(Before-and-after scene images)

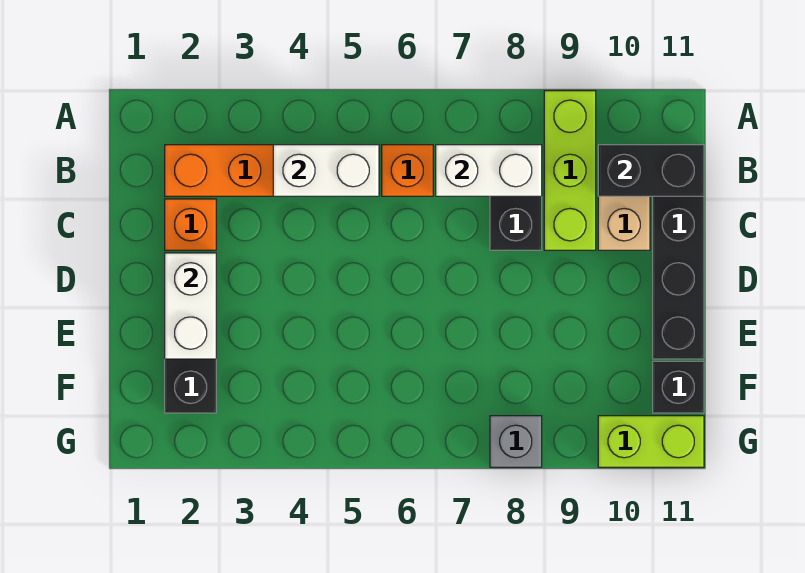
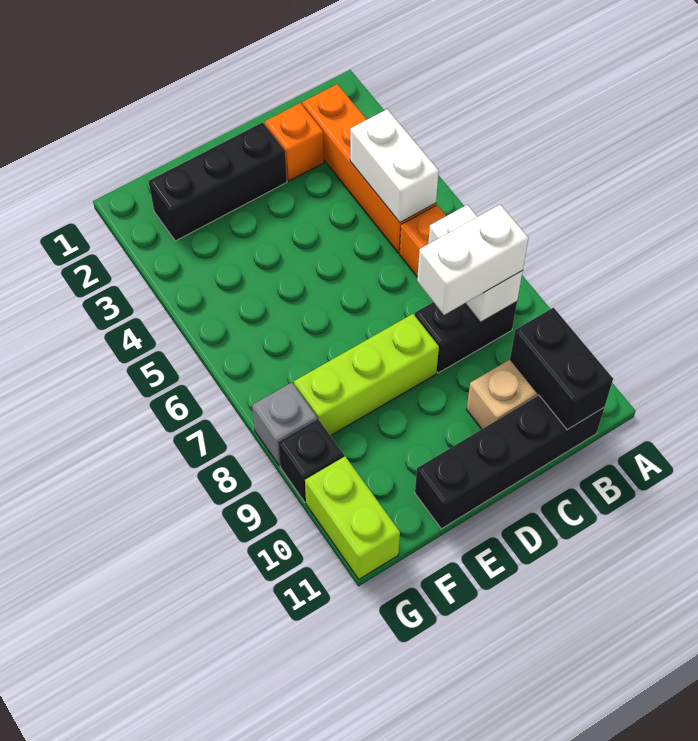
lime brick A9:C9 level 1 -> lime brick D8:F8 level 1
white brick D2:E2 level 2 -> white brick B8:C8 level 3
black brick F11 level 1 -> black brick G9 level 1

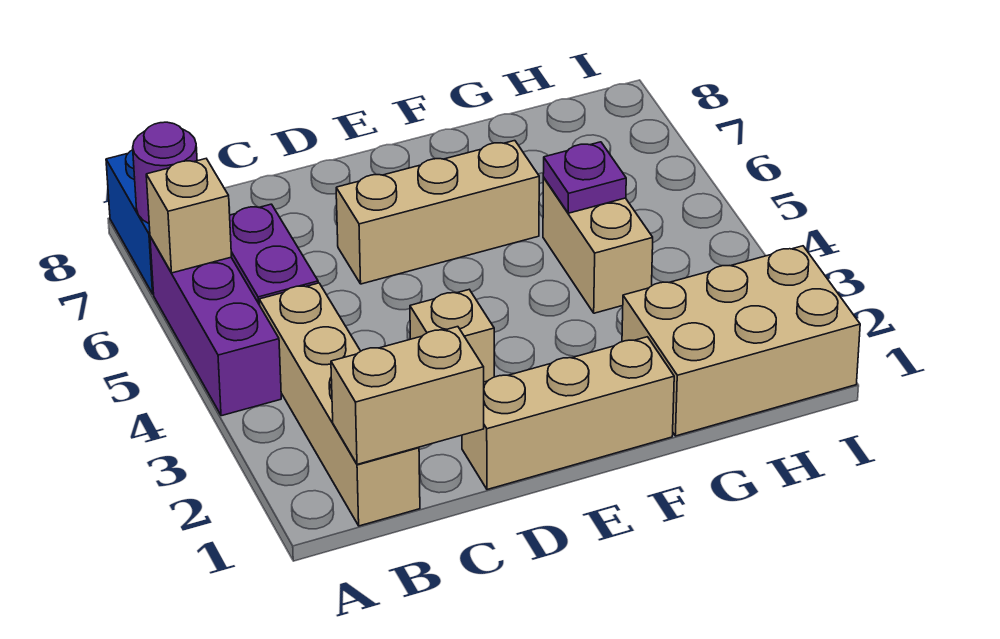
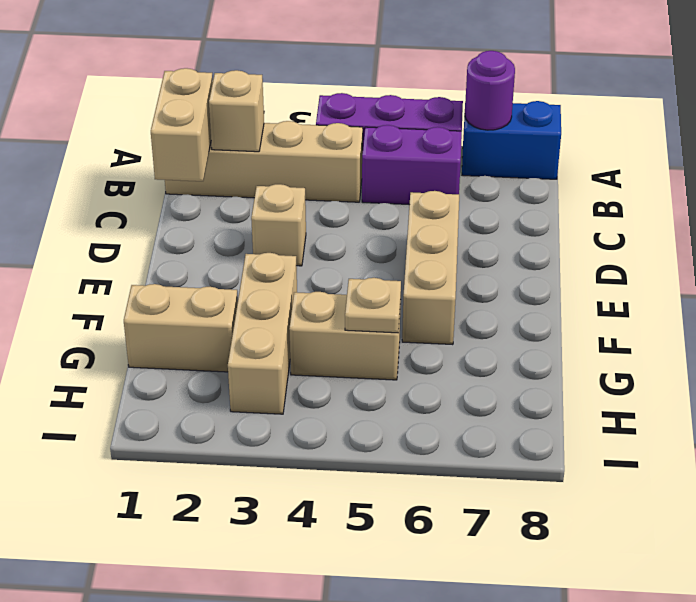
tan brick A6 level 2 -> tan brick B2 level 2
tan brick D1:F1 level 1 -> tan brick F3:H3 level 1
tan brick G1:I2 level 1 -> tan brick G1:G2 level 1
purple plate G5 level 2 -> tan plate G5 level 2

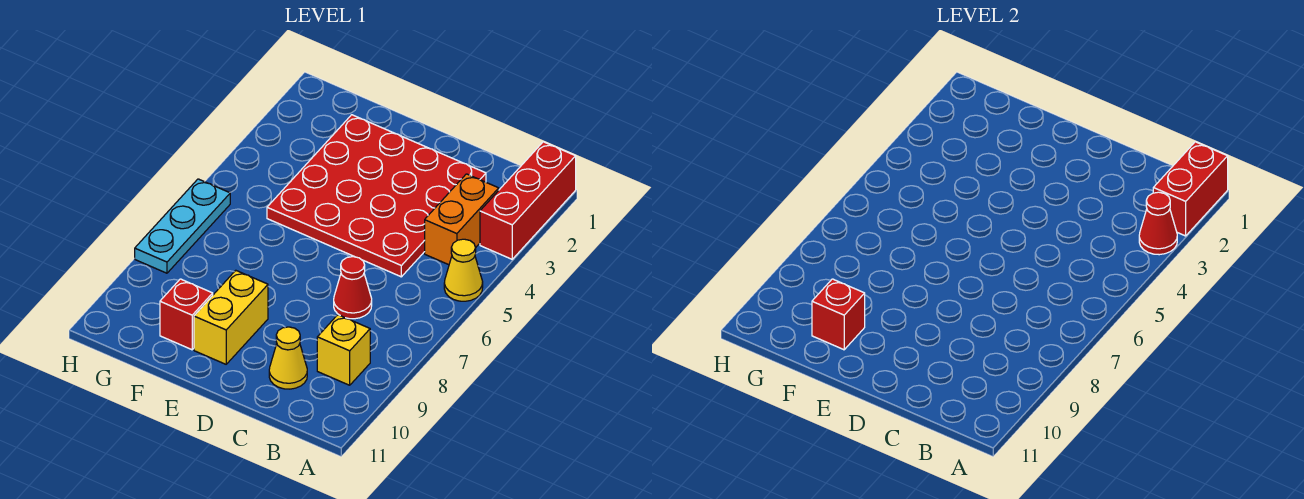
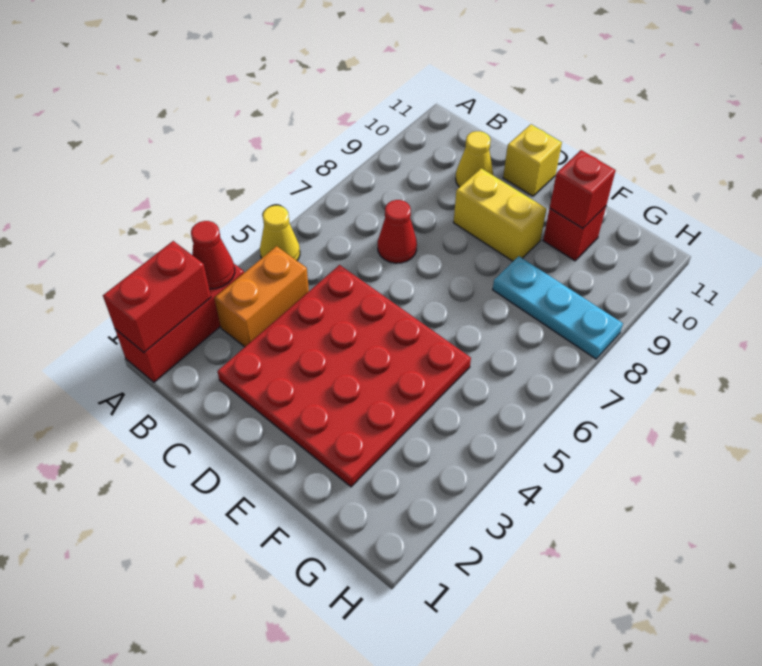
yellow brick B9 level 1 -> yellow brick D11 level 1
yellow brick E9:E10 level 1 -> yellow brick D9:E9 level 1
cyan plate H6:H8 level 1 -> cyan plate F8:H8 level 1

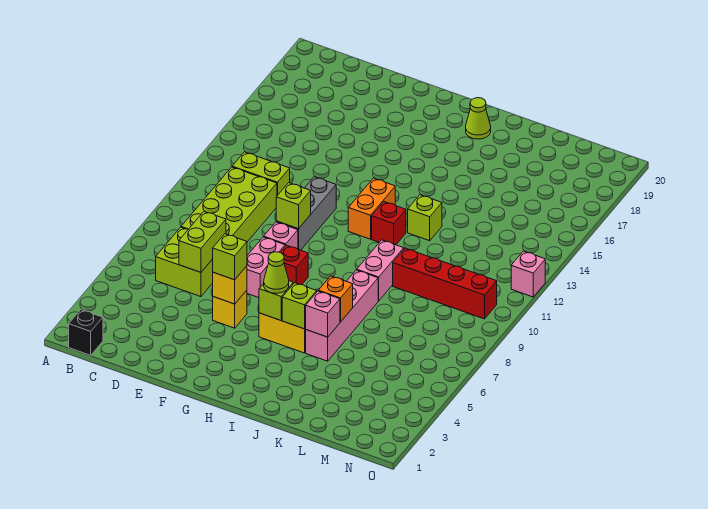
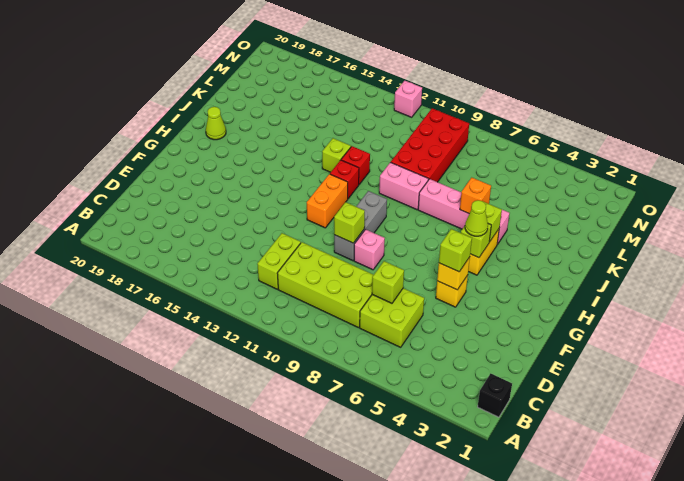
lime brick D6:D7 level 2 -> lime brick D7 level 2
pink brick F7:F8 level 1 -> none
grey brick F10:F12 level 1 -> grey brick F10:H10 level 1
red brick G8 level 1 -> red brick J12 level 1
orange brick H12:H13 level 1 -> orange brick G12:H12 level 1
pink brick J5 level 2 -> none
red brick K10:N10 level 1 -> red brick K9:N10 level 1

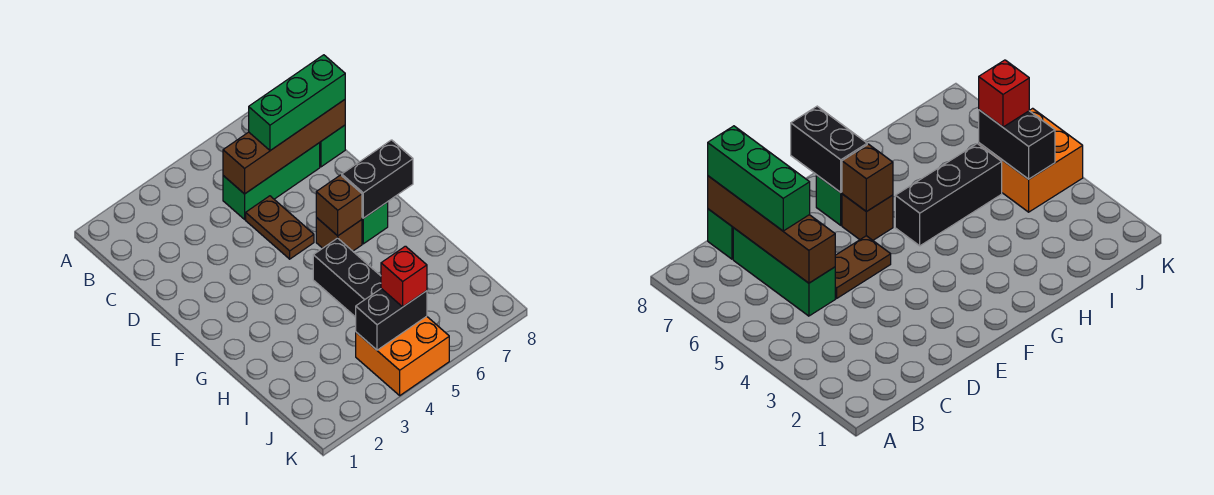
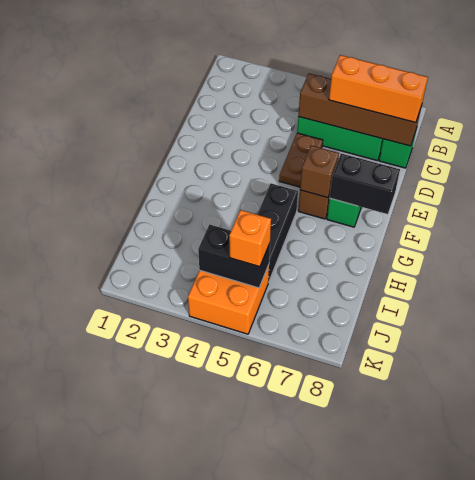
green brick C6:C8 level 3 -> orange brick C6:C8 level 3
red brick J5 level 3 -> orange brick J5 level 3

- [ABOUT THIS TASK]
Each line from the one bearing "orange brick H12:H13" through the final line of the records is to be copied exactly, and no pictures are to be included.

- [FINISHED EXERCISE]
orange brick H12:H13 level 1 -> orange brick G12:H12 level 1
pink brick J5 level 2 -> none
red brick K10:N10 level 1 -> red brick K9:N10 level 1

green brick C6:C8 level 3 -> orange brick C6:C8 level 3
red brick J5 level 3 -> orange brick J5 level 3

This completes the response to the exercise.